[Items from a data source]

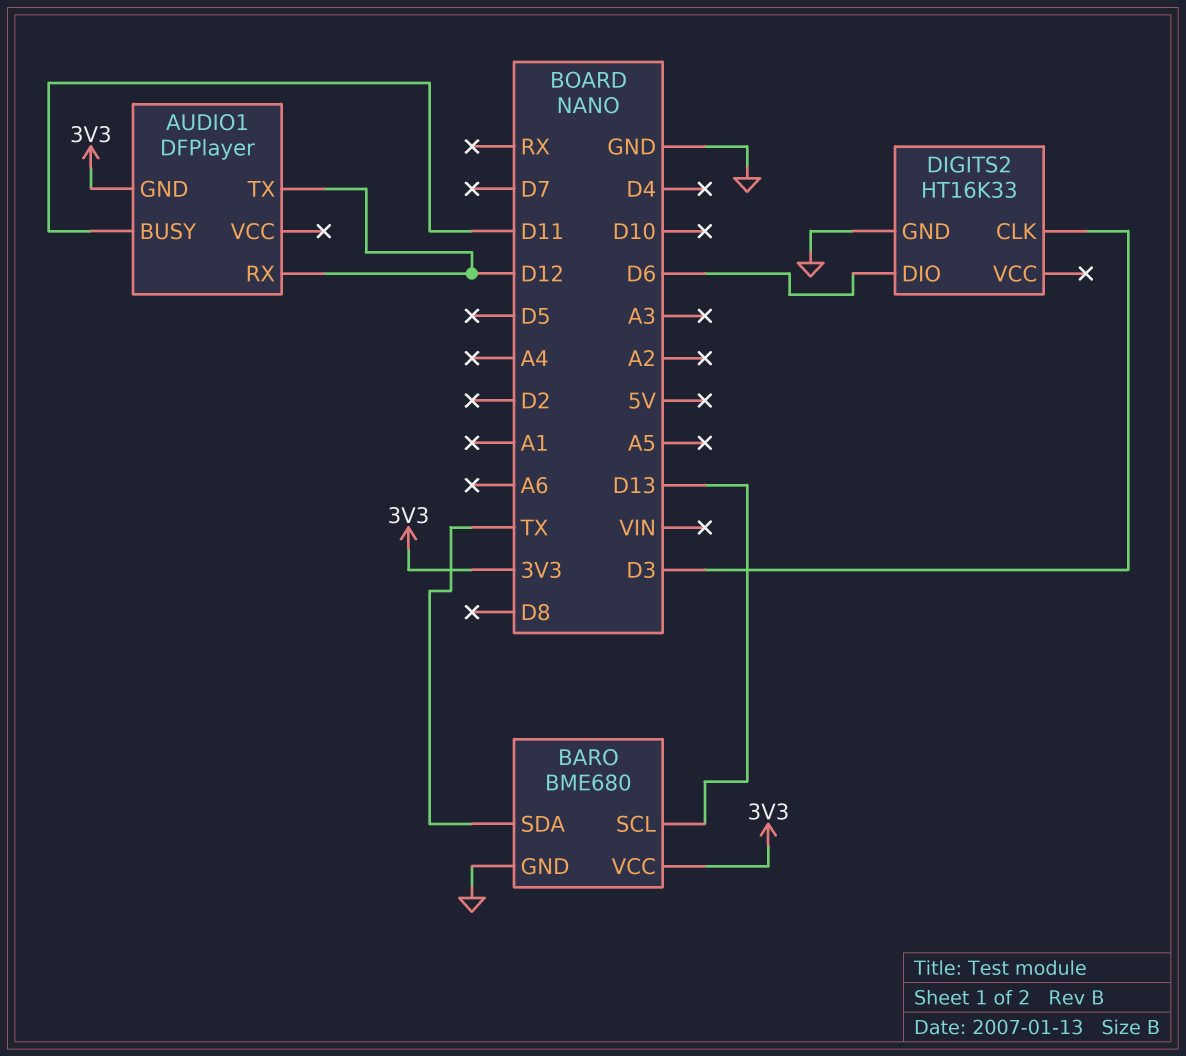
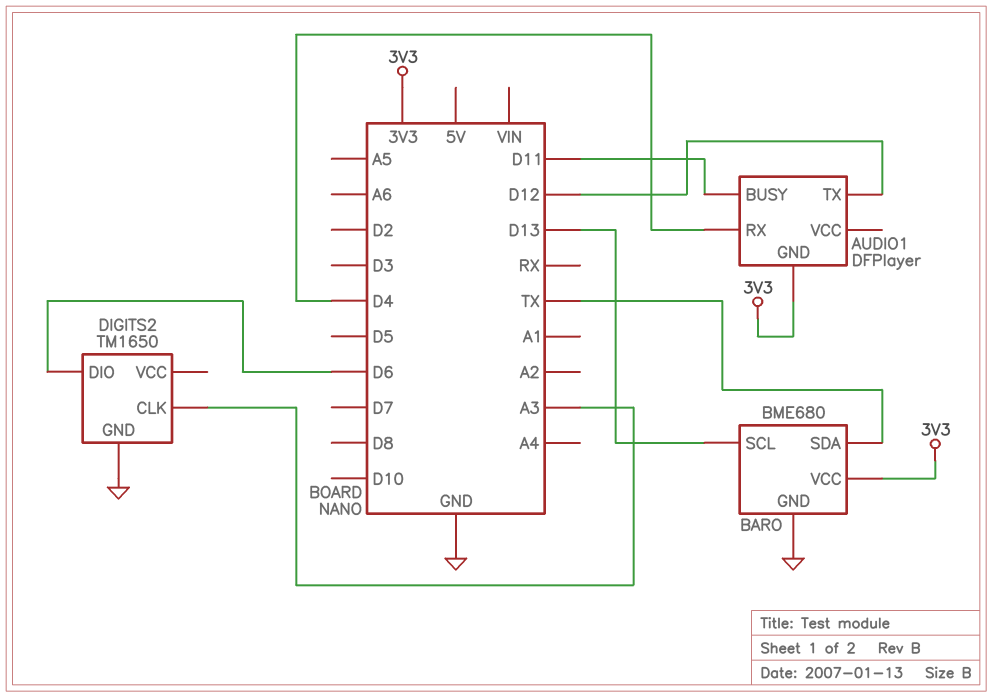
AUDIO1 pin RX: D12 -> D4
DIGITS2: HT16K33 -> TM1650
DIGITS2 pin CLK: D3 -> A3

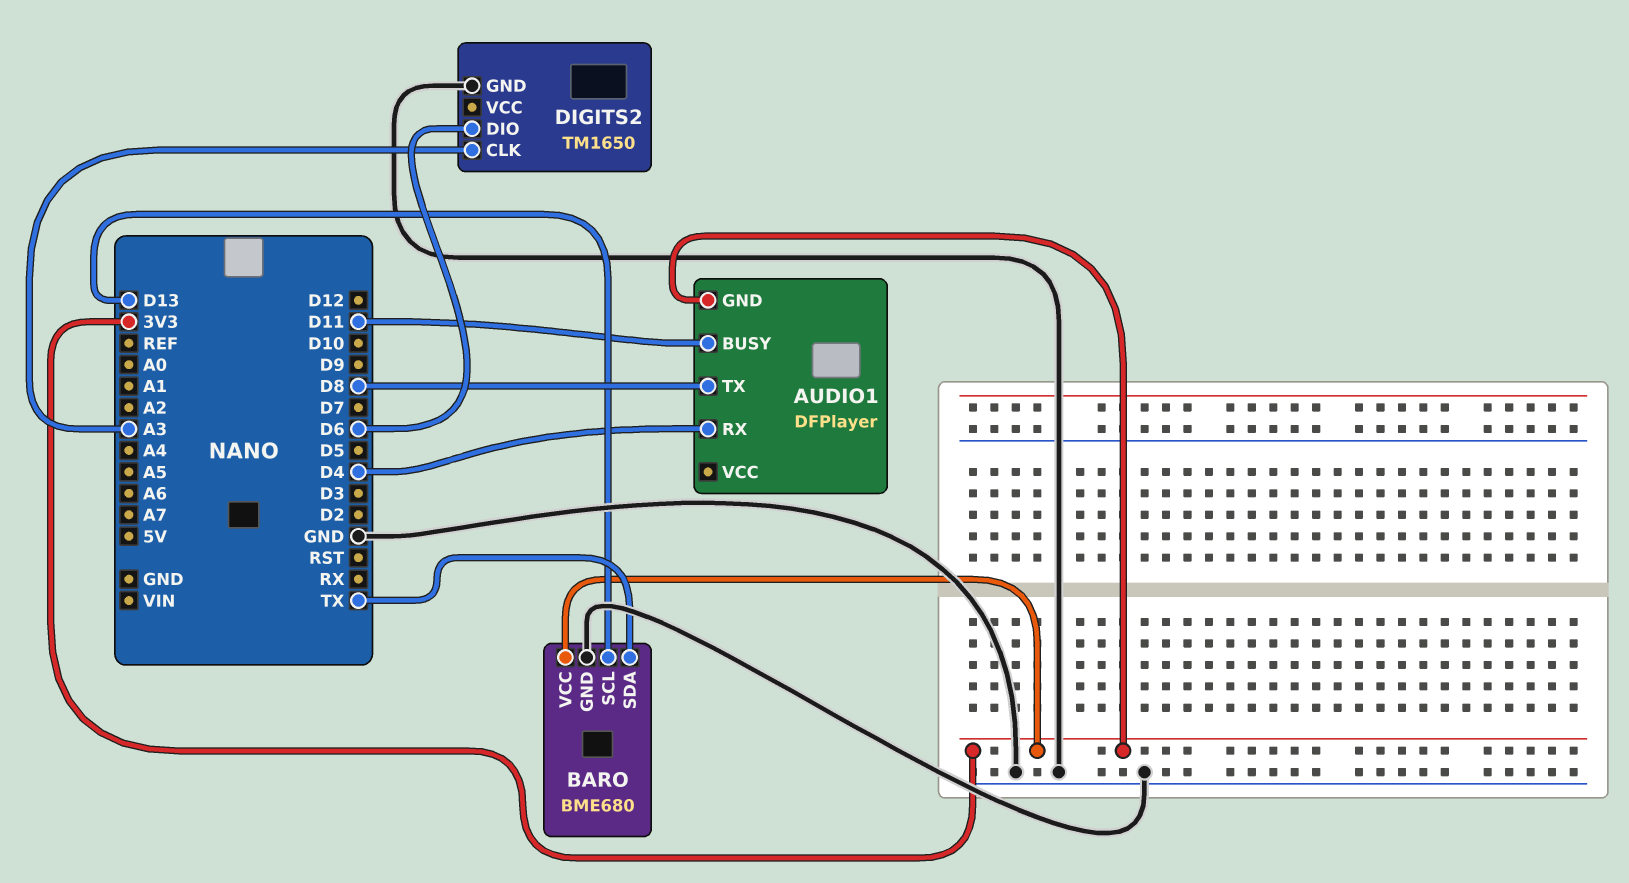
AUDIO1 pin TX: D12 -> D8

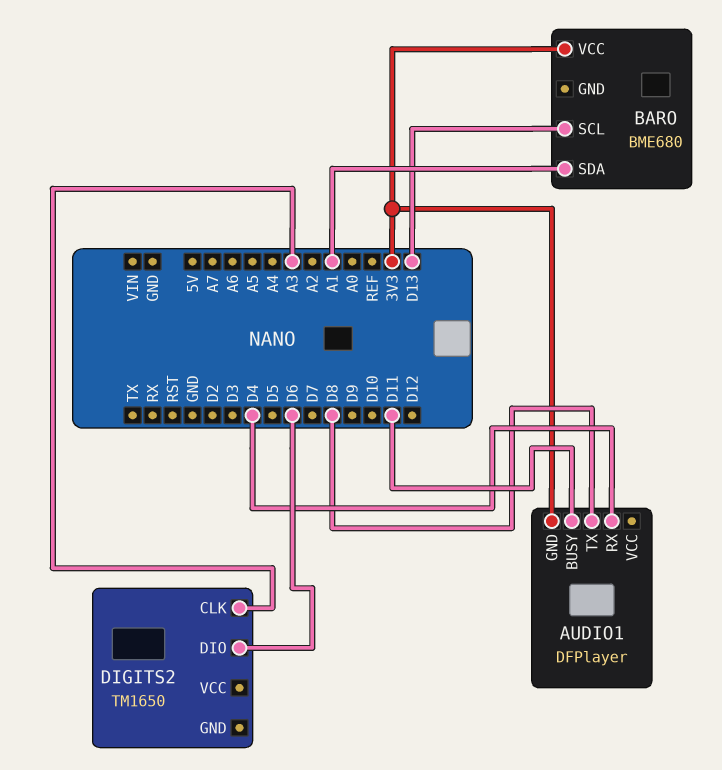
BARO pin GND: GND -> none
BARO pin SDA: TX -> A1
DIGITS2 pin GND: GND -> none

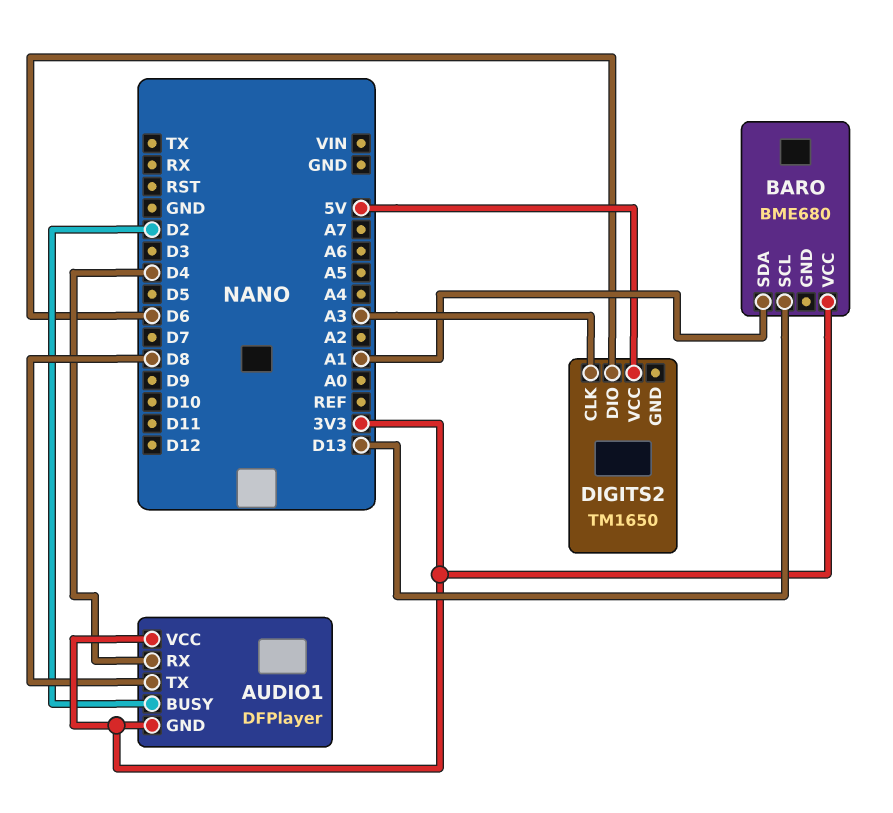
AUDIO1 pin BUSY: D11 -> D2
AUDIO1 pin VCC: none -> 3V3
DIGITS2 pin VCC: none -> 5V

Work item ▸
Go through the lines above and count those with "BARO"; report only the number.

Exercise output ▸
2